_What to produce_
Retype every line of the records exactly.

_Data for the task_
════════

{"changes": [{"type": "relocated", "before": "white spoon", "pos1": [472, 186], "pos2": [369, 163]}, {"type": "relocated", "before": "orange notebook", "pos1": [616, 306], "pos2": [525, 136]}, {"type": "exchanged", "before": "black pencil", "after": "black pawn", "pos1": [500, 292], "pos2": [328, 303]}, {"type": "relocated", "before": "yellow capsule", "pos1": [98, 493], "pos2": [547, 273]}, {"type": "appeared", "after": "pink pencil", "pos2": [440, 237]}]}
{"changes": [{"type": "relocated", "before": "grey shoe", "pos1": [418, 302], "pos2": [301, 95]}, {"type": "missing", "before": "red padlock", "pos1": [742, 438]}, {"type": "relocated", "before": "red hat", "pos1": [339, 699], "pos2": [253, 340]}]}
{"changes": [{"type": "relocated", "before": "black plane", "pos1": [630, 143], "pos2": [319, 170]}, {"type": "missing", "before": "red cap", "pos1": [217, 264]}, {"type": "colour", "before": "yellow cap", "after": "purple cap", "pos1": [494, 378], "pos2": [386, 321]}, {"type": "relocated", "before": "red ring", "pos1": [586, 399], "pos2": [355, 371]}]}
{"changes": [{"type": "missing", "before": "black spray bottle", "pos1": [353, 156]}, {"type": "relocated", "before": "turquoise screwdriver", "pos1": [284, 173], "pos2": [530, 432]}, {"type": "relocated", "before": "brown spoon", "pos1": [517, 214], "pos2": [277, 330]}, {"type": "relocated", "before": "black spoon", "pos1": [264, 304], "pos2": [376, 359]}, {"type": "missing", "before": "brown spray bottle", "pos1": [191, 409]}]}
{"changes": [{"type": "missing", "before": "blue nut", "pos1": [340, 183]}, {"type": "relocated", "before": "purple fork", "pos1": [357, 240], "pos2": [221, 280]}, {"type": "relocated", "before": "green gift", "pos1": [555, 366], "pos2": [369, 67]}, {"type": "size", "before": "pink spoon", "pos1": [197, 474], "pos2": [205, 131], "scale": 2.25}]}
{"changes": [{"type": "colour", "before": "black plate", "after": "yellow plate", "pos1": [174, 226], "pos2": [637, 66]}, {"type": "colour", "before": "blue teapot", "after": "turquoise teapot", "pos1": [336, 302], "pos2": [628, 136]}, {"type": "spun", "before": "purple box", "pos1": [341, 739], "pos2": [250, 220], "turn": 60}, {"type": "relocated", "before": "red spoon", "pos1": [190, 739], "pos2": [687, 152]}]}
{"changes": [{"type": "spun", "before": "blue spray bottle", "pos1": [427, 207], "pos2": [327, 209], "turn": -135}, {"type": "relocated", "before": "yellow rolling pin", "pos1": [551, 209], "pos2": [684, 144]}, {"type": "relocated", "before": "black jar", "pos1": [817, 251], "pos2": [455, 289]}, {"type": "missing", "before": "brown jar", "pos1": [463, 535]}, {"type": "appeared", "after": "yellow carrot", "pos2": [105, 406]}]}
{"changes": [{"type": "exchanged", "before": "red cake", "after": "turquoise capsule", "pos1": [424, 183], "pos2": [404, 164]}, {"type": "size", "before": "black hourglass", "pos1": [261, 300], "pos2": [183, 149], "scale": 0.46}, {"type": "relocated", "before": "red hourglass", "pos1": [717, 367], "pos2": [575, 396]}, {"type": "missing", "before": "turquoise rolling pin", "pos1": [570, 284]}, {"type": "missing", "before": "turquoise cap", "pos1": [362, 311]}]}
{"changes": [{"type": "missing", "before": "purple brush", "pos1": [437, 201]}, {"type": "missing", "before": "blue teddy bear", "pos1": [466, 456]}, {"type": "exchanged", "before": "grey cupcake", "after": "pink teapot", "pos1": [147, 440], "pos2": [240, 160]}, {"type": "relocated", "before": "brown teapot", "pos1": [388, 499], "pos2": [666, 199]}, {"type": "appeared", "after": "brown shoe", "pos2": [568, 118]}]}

════════

_Answer to this task_
{"changes": [{"type": "relocated", "before": "white spoon", "pos1": [472, 186], "pos2": [369, 163]}, {"type": "relocated", "before": "orange notebook", "pos1": [616, 306], "pos2": [525, 136]}, {"type": "exchanged", "before": "black pencil", "after": "black pawn", "pos1": [500, 292], "pos2": [328, 303]}, {"type": "relocated", "before": "yellow capsule", "pos1": [98, 493], "pos2": [547, 273]}, {"type": "appeared", "after": "pink pencil", "pos2": [440, 237]}]}
{"changes": [{"type": "relocated", "before": "grey shoe", "pos1": [418, 302], "pos2": [301, 95]}, {"type": "missing", "before": "red padlock", "pos1": [742, 438]}, {"type": "relocated", "before": "red hat", "pos1": [339, 699], "pos2": [253, 340]}]}
{"changes": [{"type": "relocated", "before": "black plane", "pos1": [630, 143], "pos2": [319, 170]}, {"type": "missing", "before": "red cap", "pos1": [217, 264]}, {"type": "colour", "before": "yellow cap", "after": "purple cap", "pos1": [494, 378], "pos2": [386, 321]}, {"type": "relocated", "before": "red ring", "pos1": [586, 399], "pos2": [355, 371]}]}
{"changes": [{"type": "missing", "before": "black spray bottle", "pos1": [353, 156]}, {"type": "relocated", "before": "turquoise screwdriver", "pos1": [284, 173], "pos2": [530, 432]}, {"type": "relocated", "before": "brown spoon", "pos1": [517, 214], "pos2": [277, 330]}, {"type": "relocated", "before": "black spoon", "pos1": [264, 304], "pos2": [376, 359]}, {"type": "missing", "before": "brown spray bottle", "pos1": [191, 409]}]}
{"changes": [{"type": "missing", "before": "blue nut", "pos1": [340, 183]}, {"type": "relocated", "before": "purple fork", "pos1": [357, 240], "pos2": [221, 280]}, {"type": "relocated", "before": "green gift", "pos1": [555, 366], "pos2": [369, 67]}, {"type": "size", "before": "pink spoon", "pos1": [197, 474], "pos2": [205, 131], "scale": 2.25}]}
{"changes": [{"type": "colour", "before": "black plate", "after": "yellow plate", "pos1": [174, 226], "pos2": [637, 66]}, {"type": "colour", "before": "blue teapot", "after": "turquoise teapot", "pos1": [336, 302], "pos2": [628, 136]}, {"type": "spun", "before": "purple box", "pos1": [341, 739], "pos2": [250, 220], "turn": 60}, {"type": "relocated", "before": "red spoon", "pos1": [190, 739], "pos2": [687, 152]}]}
{"changes": [{"type": "spun", "before": "blue spray bottle", "pos1": [427, 207], "pos2": [327, 209], "turn": -135}, {"type": "relocated", "before": "yellow rolling pin", "pos1": [551, 209], "pos2": [684, 144]}, {"type": "relocated", "before": "black jar", "pos1": [817, 251], "pos2": [455, 289]}, {"type": "missing", "before": "brown jar", "pos1": [463, 535]}, {"type": "appeared", "after": "yellow carrot", "pos2": [105, 406]}]}
{"changes": [{"type": "exchanged", "before": "red cake", "after": "turquoise capsule", "pos1": [424, 183], "pos2": [404, 164]}, {"type": "size", "before": "black hourglass", "pos1": [261, 300], "pos2": [183, 149], "scale": 0.46}, {"type": "relocated", "before": "red hourglass", "pos1": [717, 367], "pos2": [575, 396]}, {"type": "missing", "before": "turquoise rolling pin", "pos1": [570, 284]}, {"type": "missing", "before": "turquoise cap", "pos1": [362, 311]}]}
{"changes": [{"type": "missing", "before": "purple brush", "pos1": [437, 201]}, {"type": "missing", "before": "blue teddy bear", "pos1": [466, 456]}, {"type": "exchanged", "before": "grey cupcake", "after": "pink teapot", "pos1": [147, 440], "pos2": [240, 160]}, {"type": "relocated", "before": "brown teapot", "pos1": [388, 499], "pos2": [666, 199]}, {"type": "appeared", "after": "brown shoe", "pos2": [568, 118]}]}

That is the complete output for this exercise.